═════ Information provided

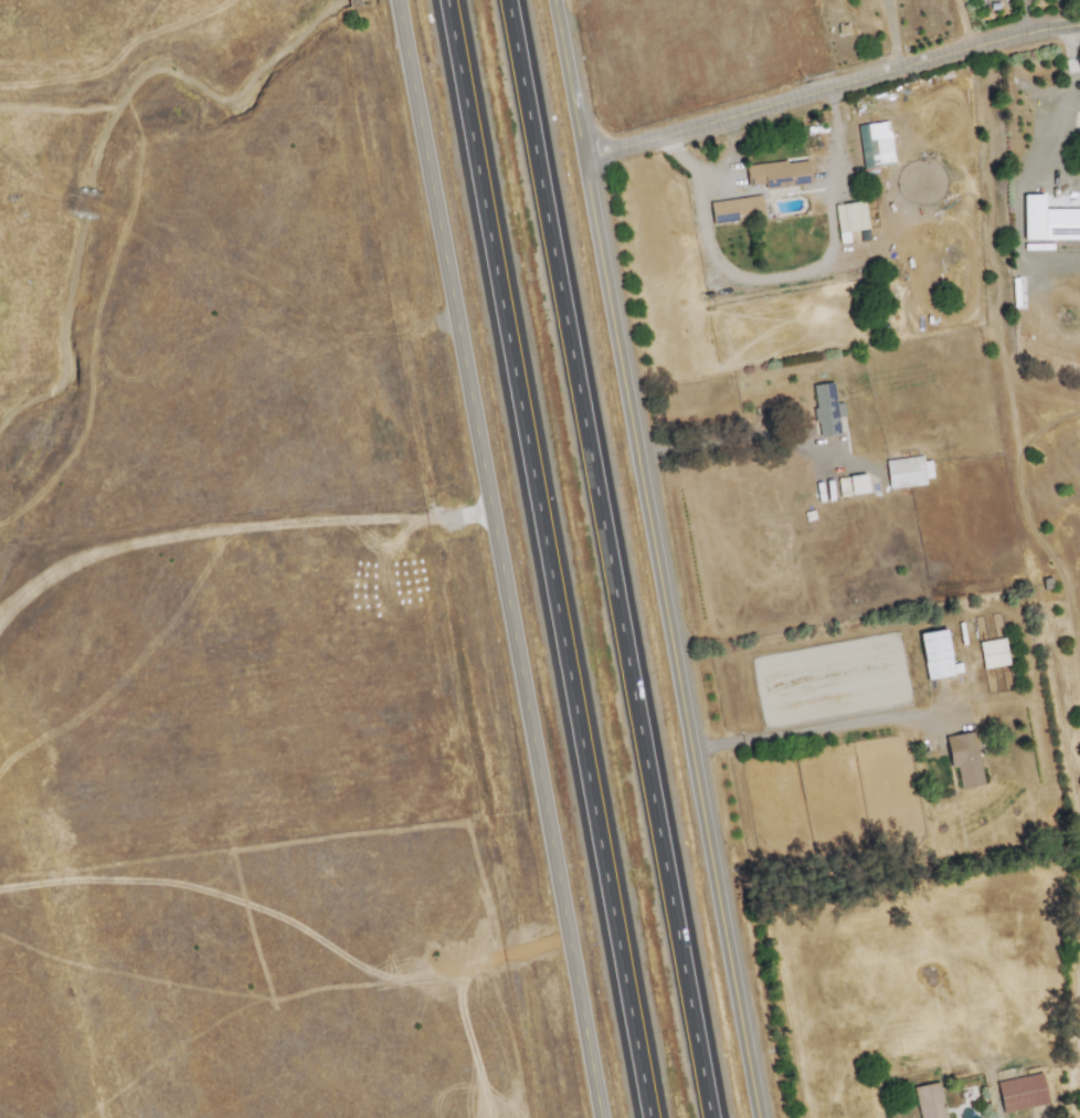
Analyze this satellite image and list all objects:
road: (891, 33)
road: (1069, 53)
road: (97, 72)
road: (830, 86)
building: (865, 145)
road: (730, 157)
building: (778, 173)
road: (85, 202)
building: (735, 208)
building: (849, 215)
building: (1048, 220)
road: (786, 276)
building: (825, 408)
road: (707, 441)
building: (908, 471)
building: (856, 483)
road: (492, 558)
road: (657, 558)
railway: (454, 559)
road: (546, 559)
road: (606, 559)
road: (829, 627)
building: (992, 652)
building: (934, 653)
road: (848, 734)
building: (963, 758)
building: (1020, 1092)
building: (928, 1100)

══════════

[Aim of the exercise]
Repeat each line of the records above exactly, but do not copy the pictures.

[Written answer]
Analyze this satellite image and list all objects:
road: (891, 33)
road: (1069, 53)
road: (97, 72)
road: (830, 86)
building: (865, 145)
road: (730, 157)
building: (778, 173)
road: (85, 202)
building: (735, 208)
building: (849, 215)
building: (1048, 220)
road: (786, 276)
building: (825, 408)
road: (707, 441)
building: (908, 471)
building: (856, 483)
road: (492, 558)
road: (657, 558)
railway: (454, 559)
road: (546, 559)
road: (606, 559)
road: (829, 627)
building: (992, 652)
building: (934, 653)
road: (848, 734)
building: (963, 758)
building: (1020, 1092)
building: (928, 1100)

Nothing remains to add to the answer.